EXERCISE BRIEF: What you return should be the entries, unchanged, without their pictures.
━━━━━━━━━━━━━━━━
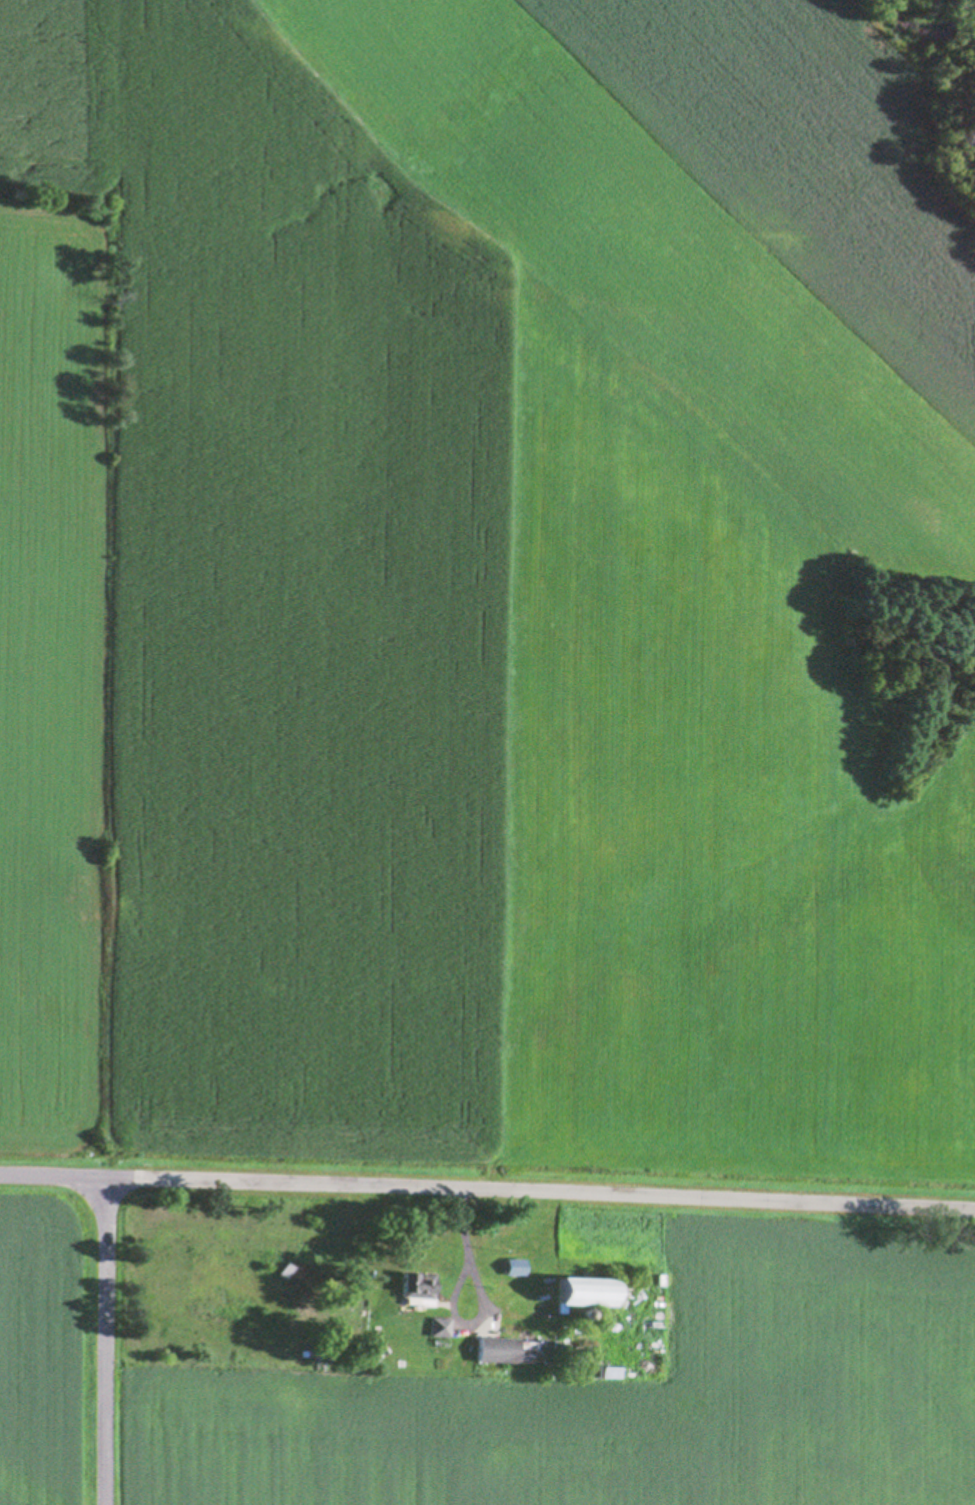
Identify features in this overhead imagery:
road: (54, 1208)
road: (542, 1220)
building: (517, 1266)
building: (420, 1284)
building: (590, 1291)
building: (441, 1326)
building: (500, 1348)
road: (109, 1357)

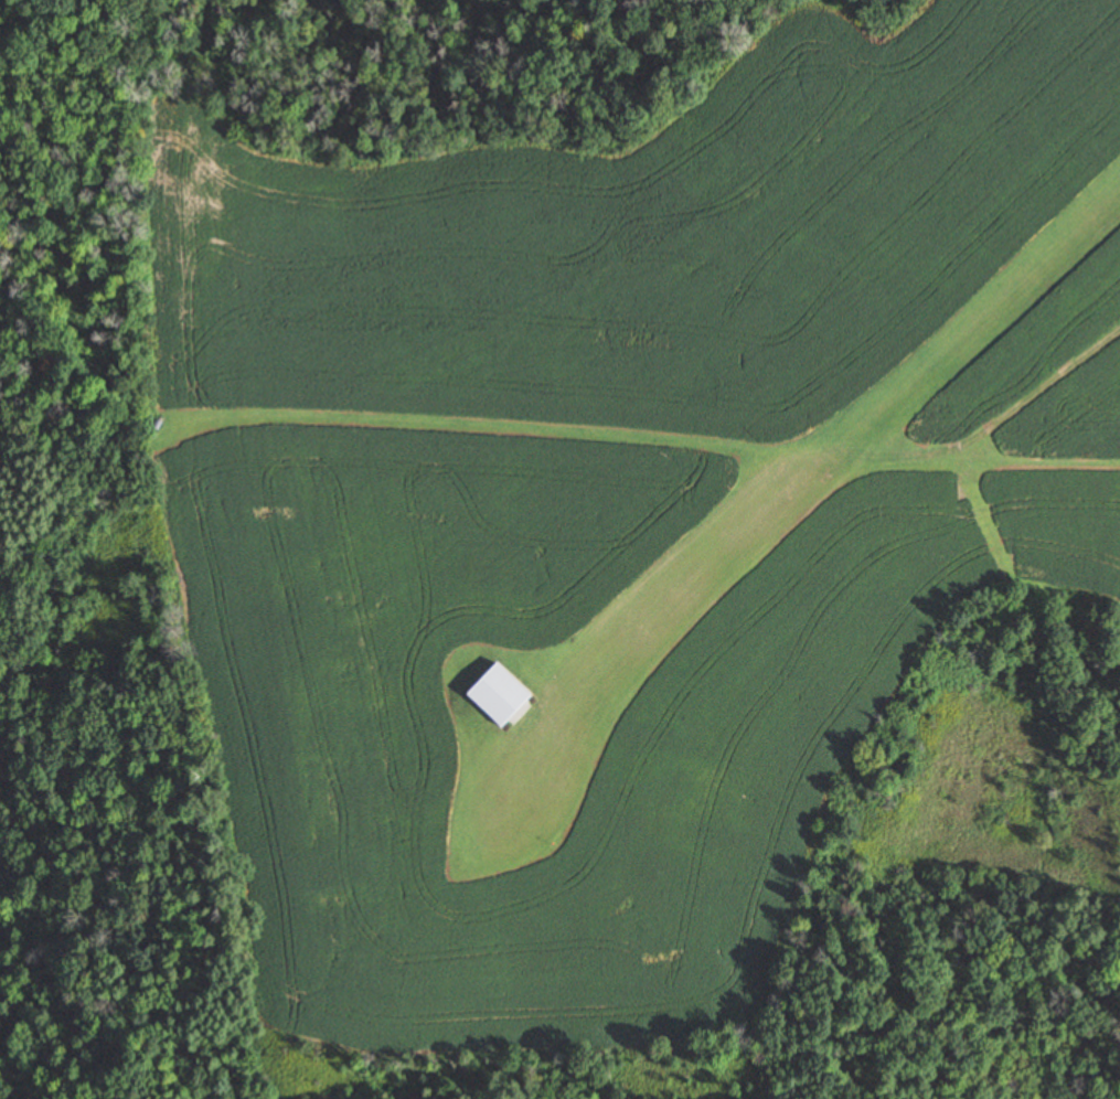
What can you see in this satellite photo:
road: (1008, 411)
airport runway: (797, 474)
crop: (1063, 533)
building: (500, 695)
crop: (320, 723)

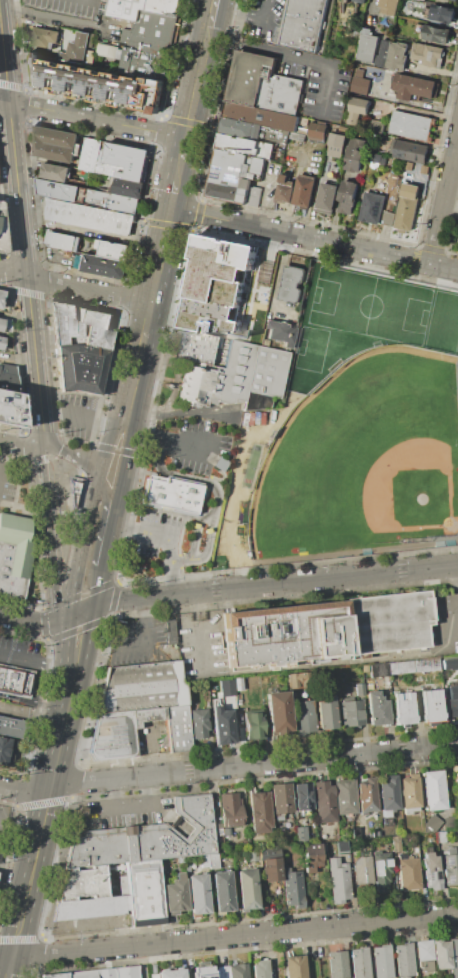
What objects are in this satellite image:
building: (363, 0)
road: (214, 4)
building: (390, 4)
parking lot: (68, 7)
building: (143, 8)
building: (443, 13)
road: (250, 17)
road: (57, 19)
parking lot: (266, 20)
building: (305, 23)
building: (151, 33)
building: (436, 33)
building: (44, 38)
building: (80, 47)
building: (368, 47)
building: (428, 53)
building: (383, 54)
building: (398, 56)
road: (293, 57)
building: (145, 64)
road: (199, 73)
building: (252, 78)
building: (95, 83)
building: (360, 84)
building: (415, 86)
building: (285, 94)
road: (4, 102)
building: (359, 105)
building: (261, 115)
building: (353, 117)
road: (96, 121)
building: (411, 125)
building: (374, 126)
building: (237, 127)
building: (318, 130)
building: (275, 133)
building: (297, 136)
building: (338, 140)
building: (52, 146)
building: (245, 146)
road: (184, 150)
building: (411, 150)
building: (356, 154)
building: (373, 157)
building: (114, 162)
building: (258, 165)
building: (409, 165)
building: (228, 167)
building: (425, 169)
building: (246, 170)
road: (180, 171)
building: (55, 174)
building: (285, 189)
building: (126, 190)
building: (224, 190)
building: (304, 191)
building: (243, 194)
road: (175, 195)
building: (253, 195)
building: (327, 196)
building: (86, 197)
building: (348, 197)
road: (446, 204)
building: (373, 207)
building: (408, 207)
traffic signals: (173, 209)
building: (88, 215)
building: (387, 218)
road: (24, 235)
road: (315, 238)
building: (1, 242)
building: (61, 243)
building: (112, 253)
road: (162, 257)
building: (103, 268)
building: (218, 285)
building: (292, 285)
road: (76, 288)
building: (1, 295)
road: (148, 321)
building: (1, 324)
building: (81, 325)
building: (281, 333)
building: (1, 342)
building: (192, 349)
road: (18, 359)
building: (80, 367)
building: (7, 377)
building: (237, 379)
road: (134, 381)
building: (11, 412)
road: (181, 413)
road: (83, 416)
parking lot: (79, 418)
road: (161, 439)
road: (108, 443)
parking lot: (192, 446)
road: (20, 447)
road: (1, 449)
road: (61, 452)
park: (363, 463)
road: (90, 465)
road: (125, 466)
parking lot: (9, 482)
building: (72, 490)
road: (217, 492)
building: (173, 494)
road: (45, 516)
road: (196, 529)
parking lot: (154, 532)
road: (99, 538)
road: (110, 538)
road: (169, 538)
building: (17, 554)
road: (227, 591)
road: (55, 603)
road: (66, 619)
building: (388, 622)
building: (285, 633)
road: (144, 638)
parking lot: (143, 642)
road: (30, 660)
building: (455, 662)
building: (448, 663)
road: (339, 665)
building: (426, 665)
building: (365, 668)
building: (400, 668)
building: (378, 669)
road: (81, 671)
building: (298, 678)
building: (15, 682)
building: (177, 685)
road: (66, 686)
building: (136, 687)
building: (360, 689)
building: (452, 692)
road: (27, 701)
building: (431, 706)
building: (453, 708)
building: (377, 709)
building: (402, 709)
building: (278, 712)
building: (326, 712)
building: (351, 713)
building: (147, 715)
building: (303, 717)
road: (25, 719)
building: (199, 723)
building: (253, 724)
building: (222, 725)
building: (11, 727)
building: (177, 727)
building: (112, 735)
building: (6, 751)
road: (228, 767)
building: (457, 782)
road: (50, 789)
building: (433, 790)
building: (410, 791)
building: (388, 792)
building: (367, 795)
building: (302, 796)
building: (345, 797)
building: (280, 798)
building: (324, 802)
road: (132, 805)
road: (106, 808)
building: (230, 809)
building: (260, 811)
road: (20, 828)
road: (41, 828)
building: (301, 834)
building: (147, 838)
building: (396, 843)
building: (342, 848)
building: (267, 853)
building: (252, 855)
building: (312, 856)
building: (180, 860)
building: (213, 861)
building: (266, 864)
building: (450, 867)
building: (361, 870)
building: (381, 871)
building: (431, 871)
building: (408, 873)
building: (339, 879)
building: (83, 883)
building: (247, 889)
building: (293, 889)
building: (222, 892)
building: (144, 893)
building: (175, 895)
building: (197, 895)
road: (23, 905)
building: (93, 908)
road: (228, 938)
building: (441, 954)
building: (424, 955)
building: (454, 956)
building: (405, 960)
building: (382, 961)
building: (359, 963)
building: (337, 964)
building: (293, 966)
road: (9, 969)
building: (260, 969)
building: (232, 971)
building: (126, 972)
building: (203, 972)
━━━━━━━━━━━━━━━━
FINAL ANSWER:
Identify features in this overhead imagery:
road: (54, 1208)
road: (542, 1220)
building: (517, 1266)
building: (420, 1284)
building: (590, 1291)
building: (441, 1326)
building: (500, 1348)
road: (109, 1357)

What can you see in this satellite photo:
road: (1008, 411)
airport runway: (797, 474)
crop: (1063, 533)
building: (500, 695)
crop: (320, 723)

What objects are in this satellite image:
building: (363, 0)
road: (214, 4)
building: (390, 4)
parking lot: (68, 7)
building: (143, 8)
building: (443, 13)
road: (250, 17)
road: (57, 19)
parking lot: (266, 20)
building: (305, 23)
building: (151, 33)
building: (436, 33)
building: (44, 38)
building: (80, 47)
building: (368, 47)
building: (428, 53)
building: (383, 54)
building: (398, 56)
road: (293, 57)
building: (145, 64)
road: (199, 73)
building: (252, 78)
building: (95, 83)
building: (360, 84)
building: (415, 86)
building: (285, 94)
road: (4, 102)
building: (359, 105)
building: (261, 115)
building: (353, 117)
road: (96, 121)
building: (411, 125)
building: (374, 126)
building: (237, 127)
building: (318, 130)
building: (275, 133)
building: (297, 136)
building: (338, 140)
building: (52, 146)
building: (245, 146)
road: (184, 150)
building: (411, 150)
building: (356, 154)
building: (373, 157)
building: (114, 162)
building: (258, 165)
building: (409, 165)
building: (228, 167)
building: (425, 169)
building: (246, 170)
road: (180, 171)
building: (55, 174)
building: (285, 189)
building: (126, 190)
building: (224, 190)
building: (304, 191)
building: (243, 194)
road: (175, 195)
building: (253, 195)
building: (327, 196)
building: (86, 197)
building: (348, 197)
road: (446, 204)
building: (373, 207)
building: (408, 207)
traffic signals: (173, 209)
building: (88, 215)
building: (387, 218)
road: (24, 235)
road: (315, 238)
building: (1, 242)
building: (61, 243)
building: (112, 253)
road: (162, 257)
building: (103, 268)
building: (218, 285)
building: (292, 285)
road: (76, 288)
building: (1, 295)
road: (148, 321)
building: (1, 324)
building: (81, 325)
building: (281, 333)
building: (1, 342)
building: (192, 349)
road: (18, 359)
building: (80, 367)
building: (7, 377)
building: (237, 379)
road: (134, 381)
building: (11, 412)
road: (181, 413)
road: (83, 416)
parking lot: (79, 418)
road: (161, 439)
road: (108, 443)
parking lot: (192, 446)
road: (20, 447)
road: (1, 449)
road: (61, 452)
park: (363, 463)
road: (90, 465)
road: (125, 466)
parking lot: (9, 482)
building: (72, 490)
road: (217, 492)
building: (173, 494)
road: (45, 516)
road: (196, 529)
parking lot: (154, 532)
road: (99, 538)
road: (110, 538)
road: (169, 538)
building: (17, 554)
road: (227, 591)
road: (55, 603)
road: (66, 619)
building: (388, 622)
building: (285, 633)
road: (144, 638)
parking lot: (143, 642)
road: (30, 660)
building: (455, 662)
building: (448, 663)
road: (339, 665)
building: (426, 665)
building: (365, 668)
building: (400, 668)
building: (378, 669)
road: (81, 671)
building: (298, 678)
building: (15, 682)
building: (177, 685)
road: (66, 686)
building: (136, 687)
building: (360, 689)
building: (452, 692)
road: (27, 701)
building: (431, 706)
building: (453, 708)
building: (377, 709)
building: (402, 709)
building: (278, 712)
building: (326, 712)
building: (351, 713)
building: (147, 715)
building: (303, 717)
road: (25, 719)
building: (199, 723)
building: (253, 724)
building: (222, 725)
building: (11, 727)
building: (177, 727)
building: (112, 735)
building: (6, 751)
road: (228, 767)
building: (457, 782)
road: (50, 789)
building: (433, 790)
building: (410, 791)
building: (388, 792)
building: (367, 795)
building: (302, 796)
building: (345, 797)
building: (280, 798)
building: (324, 802)
road: (132, 805)
road: (106, 808)
building: (230, 809)
building: (260, 811)
road: (20, 828)
road: (41, 828)
building: (301, 834)
building: (147, 838)
building: (396, 843)
building: (342, 848)
building: (267, 853)
building: (252, 855)
building: (312, 856)
building: (180, 860)
building: (213, 861)
building: (266, 864)
building: (450, 867)
building: (361, 870)
building: (381, 871)
building: (431, 871)
building: (408, 873)
building: (339, 879)
building: (83, 883)
building: (247, 889)
building: (293, 889)
building: (222, 892)
building: (144, 893)
building: (175, 895)
building: (197, 895)
road: (23, 905)
building: (93, 908)
road: (228, 938)
building: (441, 954)
building: (424, 955)
building: (454, 956)
building: (405, 960)
building: (382, 961)
building: (359, 963)
building: (337, 964)
building: (293, 966)
road: (9, 969)
building: (260, 969)
building: (232, 971)
building: (126, 972)
building: (203, 972)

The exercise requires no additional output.